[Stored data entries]
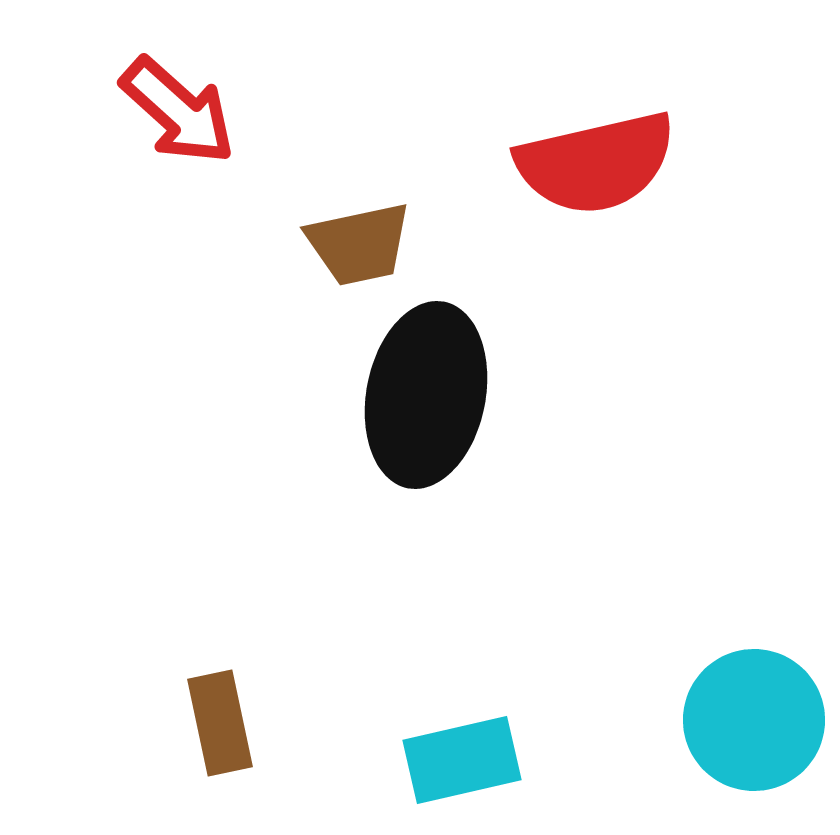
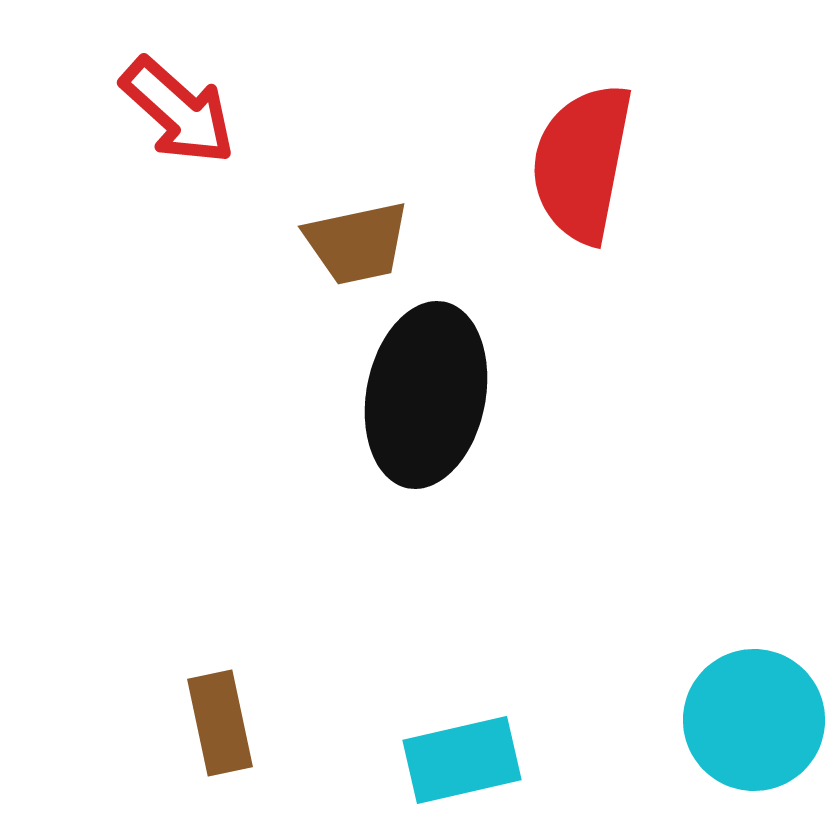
red semicircle: moved 14 px left; rotated 114 degrees clockwise
brown trapezoid: moved 2 px left, 1 px up
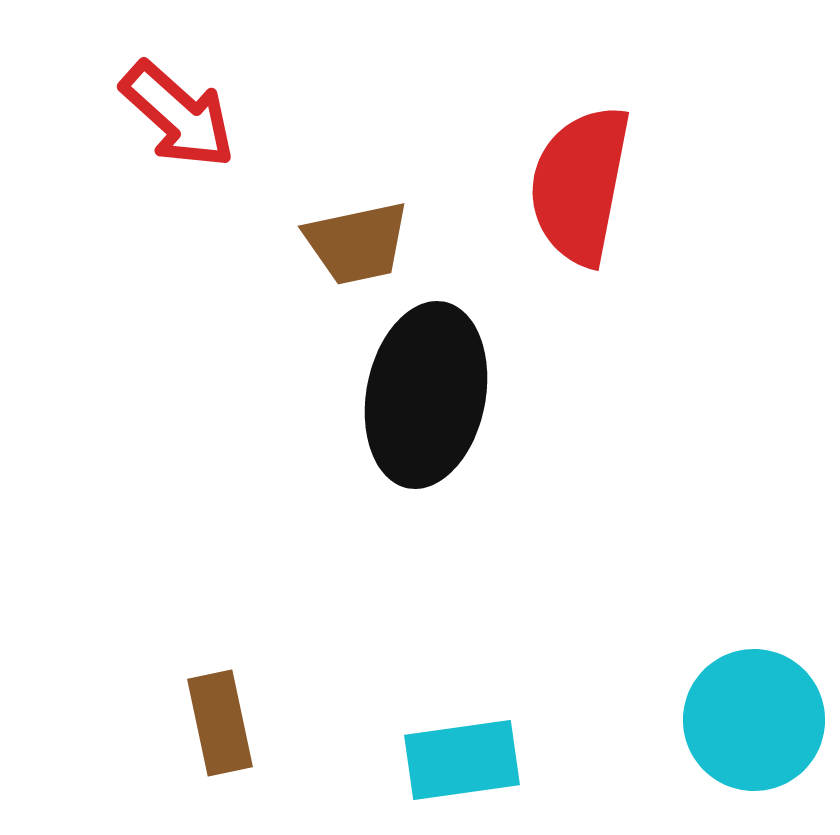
red arrow: moved 4 px down
red semicircle: moved 2 px left, 22 px down
cyan rectangle: rotated 5 degrees clockwise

WHAT IS ASKED → Extract the lines of the material from the line containing "red arrow: moved 4 px down" through the end of the material, copying each one exactly.

EXERCISE RESULT →
red arrow: moved 4 px down
red semicircle: moved 2 px left, 22 px down
cyan rectangle: rotated 5 degrees clockwise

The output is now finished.